*TASK GOAL*: Without any images, output the records below verbatim.

Start of Block

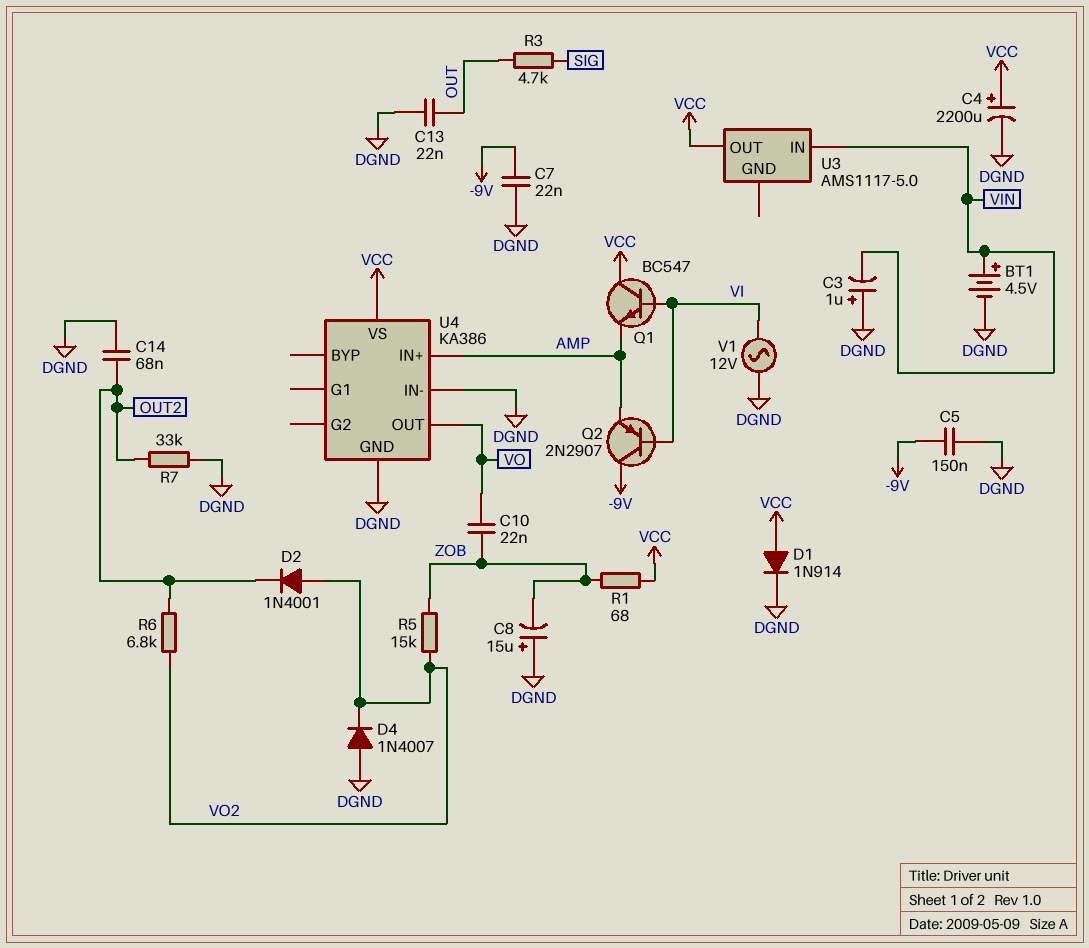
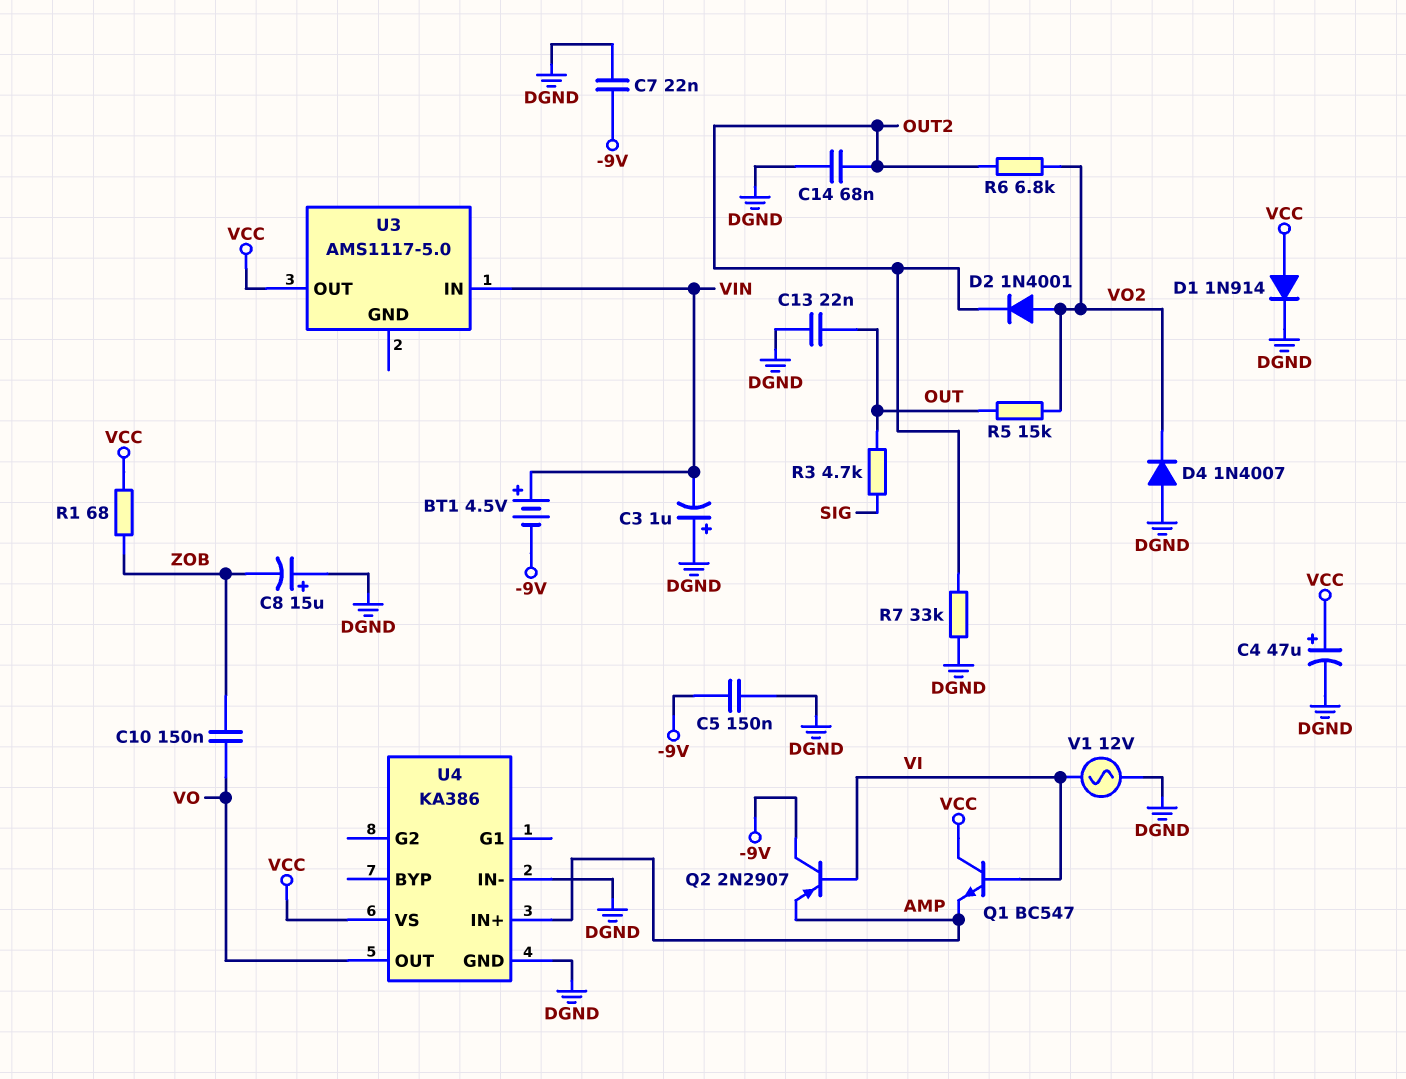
BT1: 4.5V (plus VIN, minus DGND) -> 4.5V (plus VIN, minus -9V)
C4: 2200uF (plus VCC, minus DGND) -> 47uF (plus VCC, minus DGND)
C10: 22nF (VO, ZOB) -> 150nF (VO, ZOB)
R5: 15k (VO2, ZOB) -> 15k (OUT, VO2)

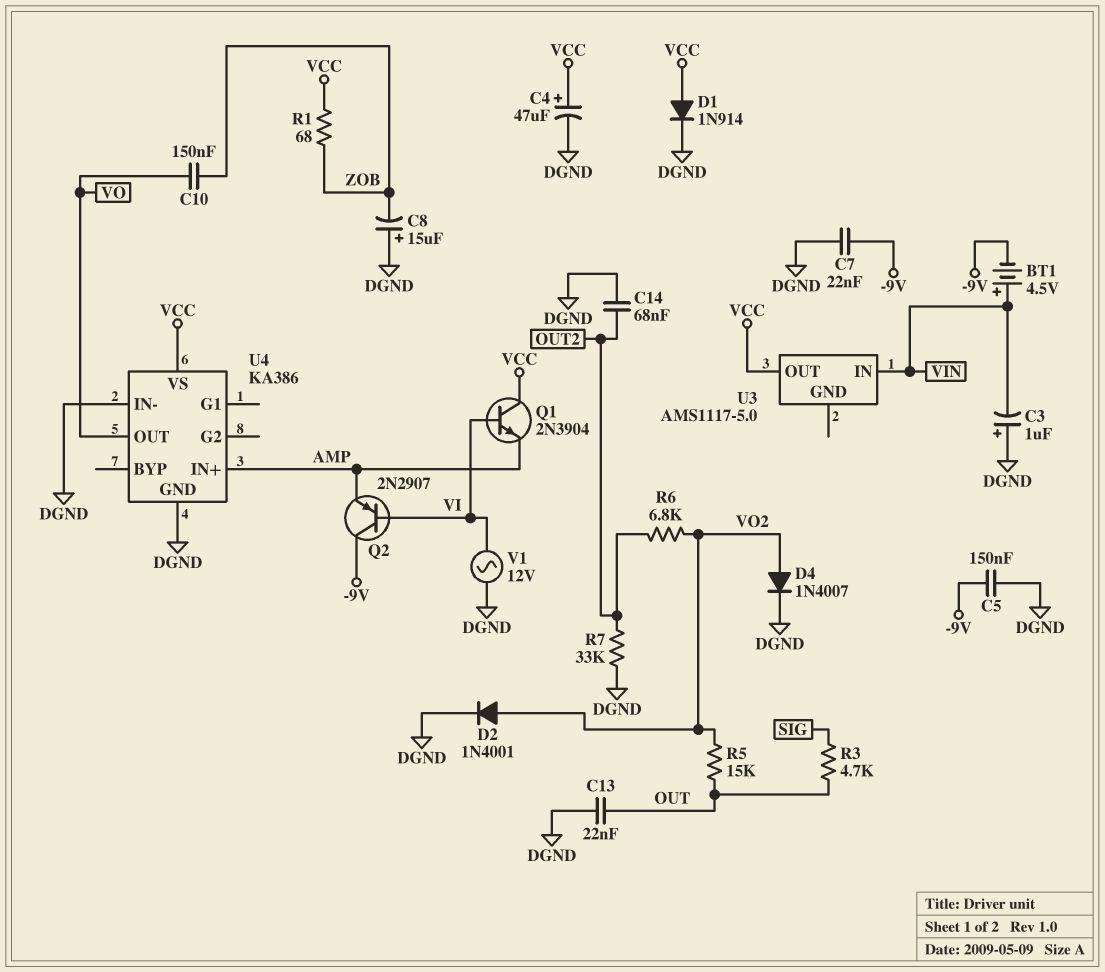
D2: diode 1N4001 (A VO2, K OUT2) -> diode 1N4001 (A VO2, K DGND)
D4: diode 1N4007 (A DGND, K VO2) -> diode 1N4007 (A VO2, K DGND)
Q1: NPN BC547 (B VI, C VCC, E AMP) -> NPN 2N3904 (B VI, C VCC, E AMP)

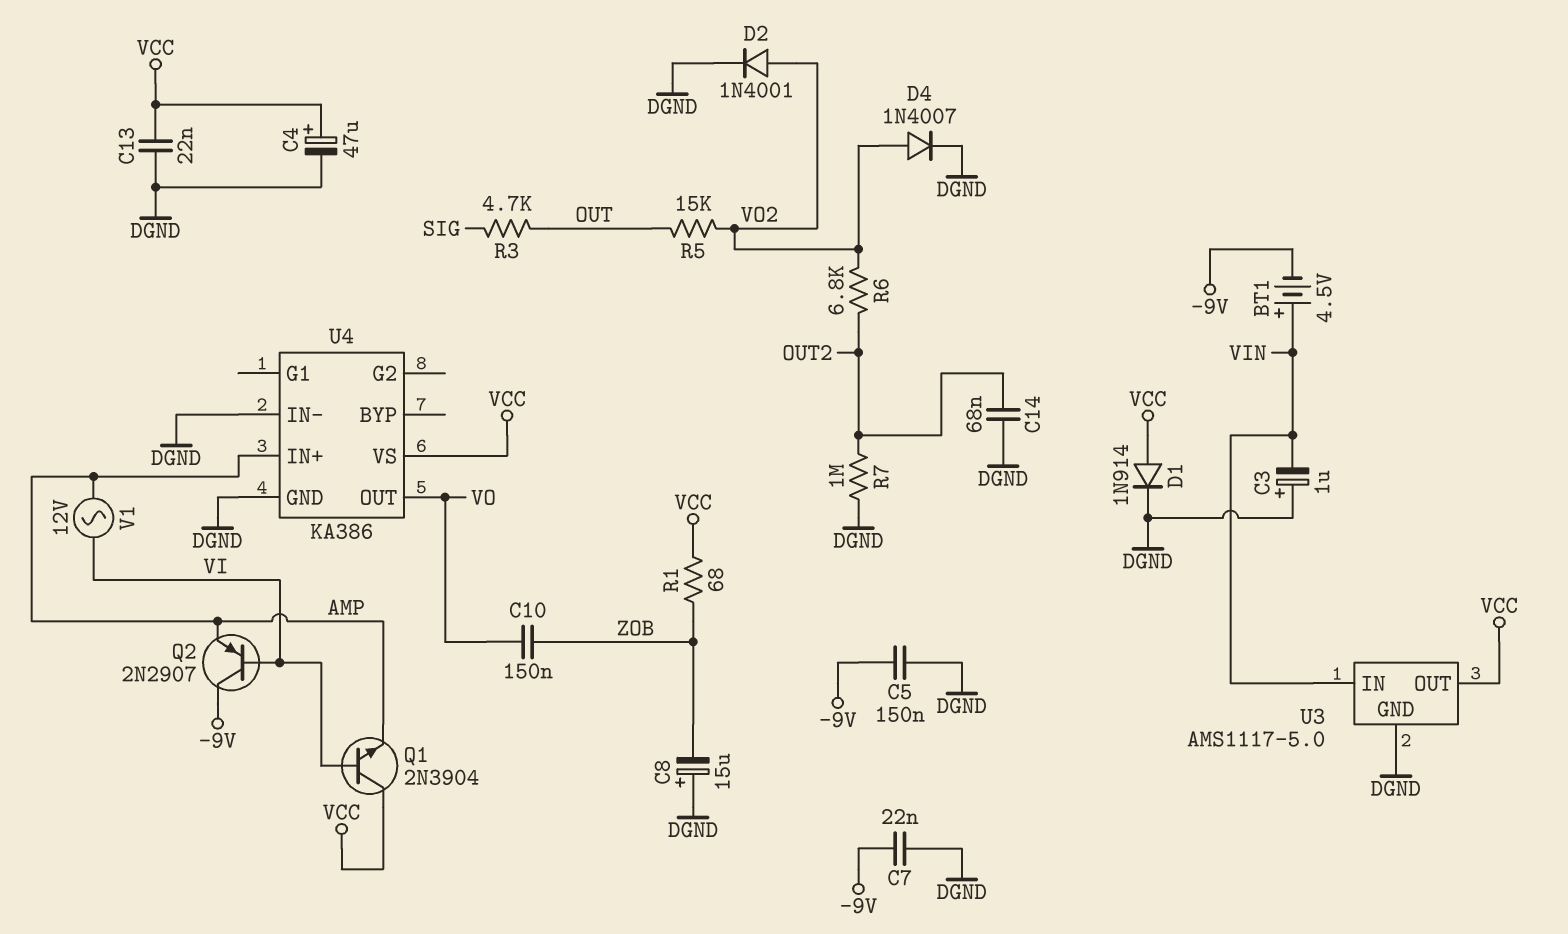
C13: 22nF (DGND, OUT) -> 22nF (DGND, VCC)
R7: 33k (DGND, OUT2) -> 1M (DGND, OUT2)
U3 pin GND: none -> DGND
V1: AC 12V (DGND, VI) -> AC 12V (AMP, VI)

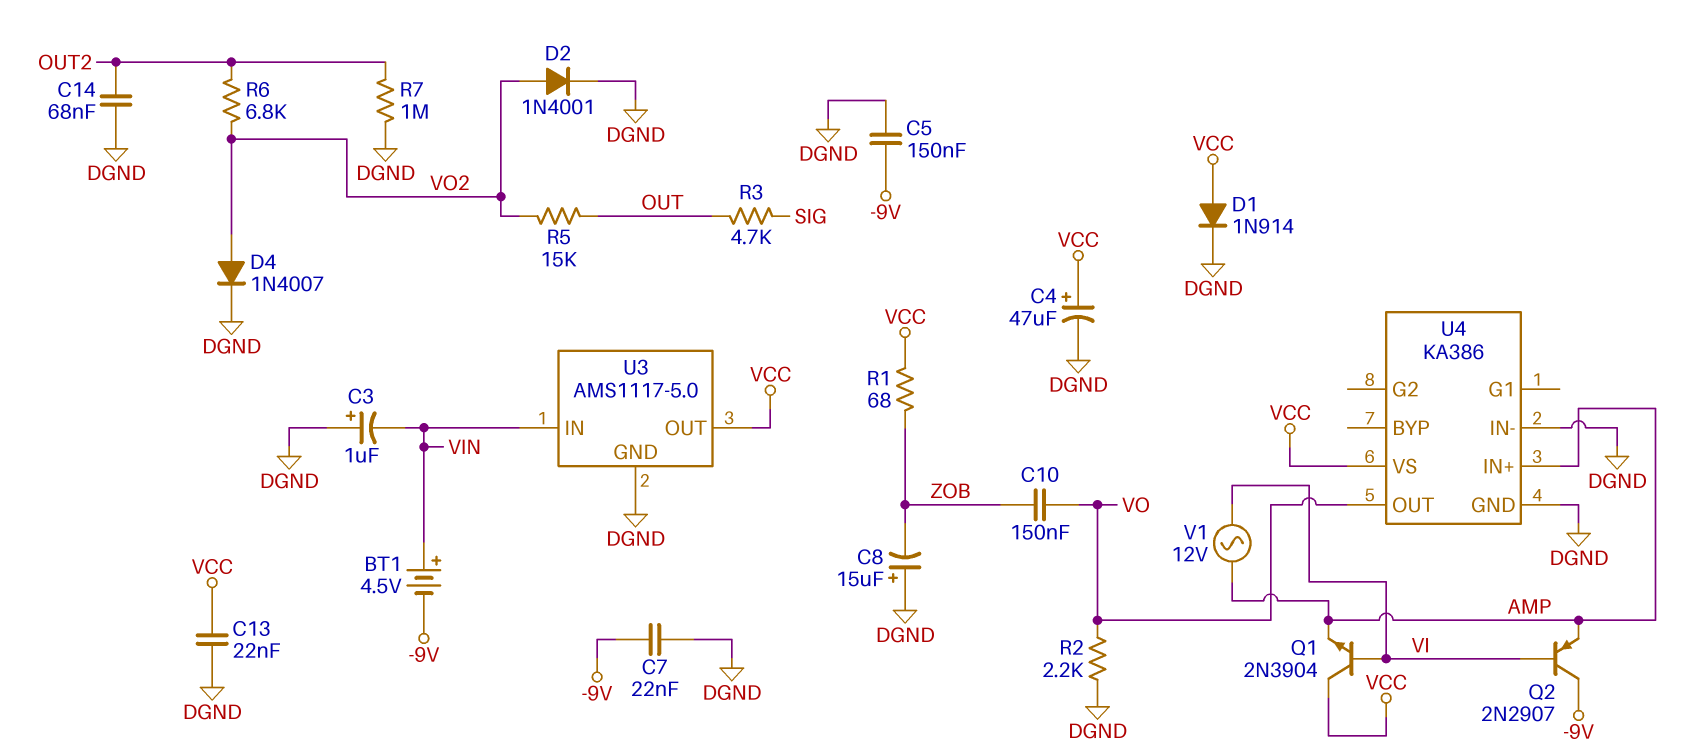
R2: none -> 2.2k (DGND, VO)

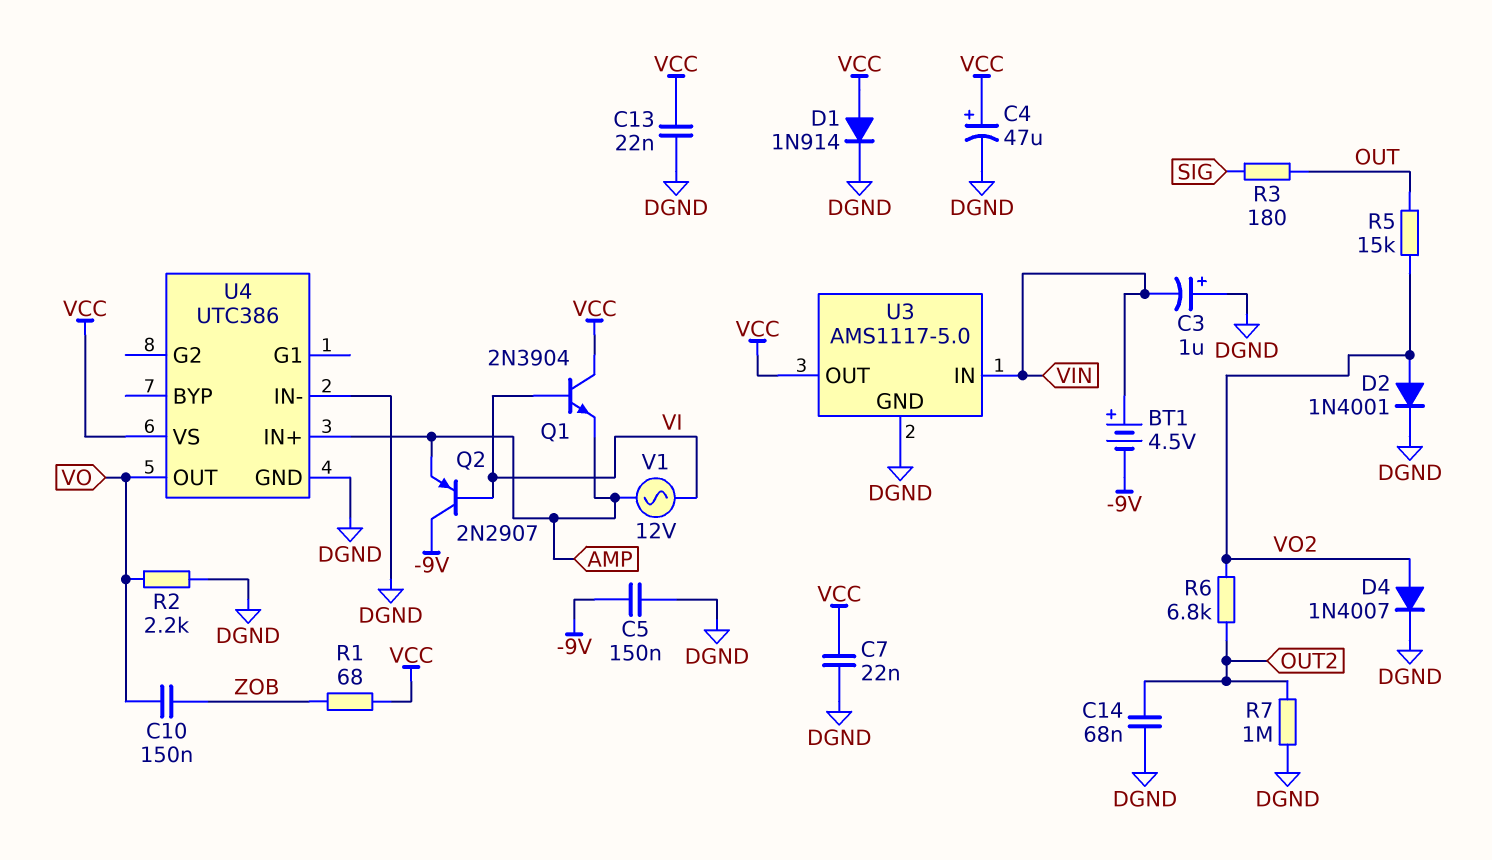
C7: 22nF (-9V, DGND) -> 22nF (DGND, VCC)
C8: 15uF (plus DGND, minus ZOB) -> none
R3: 4.7k (OUT, SIG) -> 180 (OUT, SIG)
U4: KA386 -> UTC386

End of Block

*WRITTEN SOLUTION*:
BT1: 4.5V (plus VIN, minus DGND) -> 4.5V (plus VIN, minus -9V)
C4: 2200uF (plus VCC, minus DGND) -> 47uF (plus VCC, minus DGND)
C10: 22nF (VO, ZOB) -> 150nF (VO, ZOB)
R5: 15k (VO2, ZOB) -> 15k (OUT, VO2)

D2: diode 1N4001 (A VO2, K OUT2) -> diode 1N4001 (A VO2, K DGND)
D4: diode 1N4007 (A DGND, K VO2) -> diode 1N4007 (A VO2, K DGND)
Q1: NPN BC547 (B VI, C VCC, E AMP) -> NPN 2N3904 (B VI, C VCC, E AMP)

C13: 22nF (DGND, OUT) -> 22nF (DGND, VCC)
R7: 33k (DGND, OUT2) -> 1M (DGND, OUT2)
U3 pin GND: none -> DGND
V1: AC 12V (DGND, VI) -> AC 12V (AMP, VI)

R2: none -> 2.2k (DGND, VO)

C7: 22nF (-9V, DGND) -> 22nF (DGND, VCC)
C8: 15uF (plus DGND, minus ZOB) -> none
R3: 4.7k (OUT, SIG) -> 180 (OUT, SIG)
U4: KA386 -> UTC386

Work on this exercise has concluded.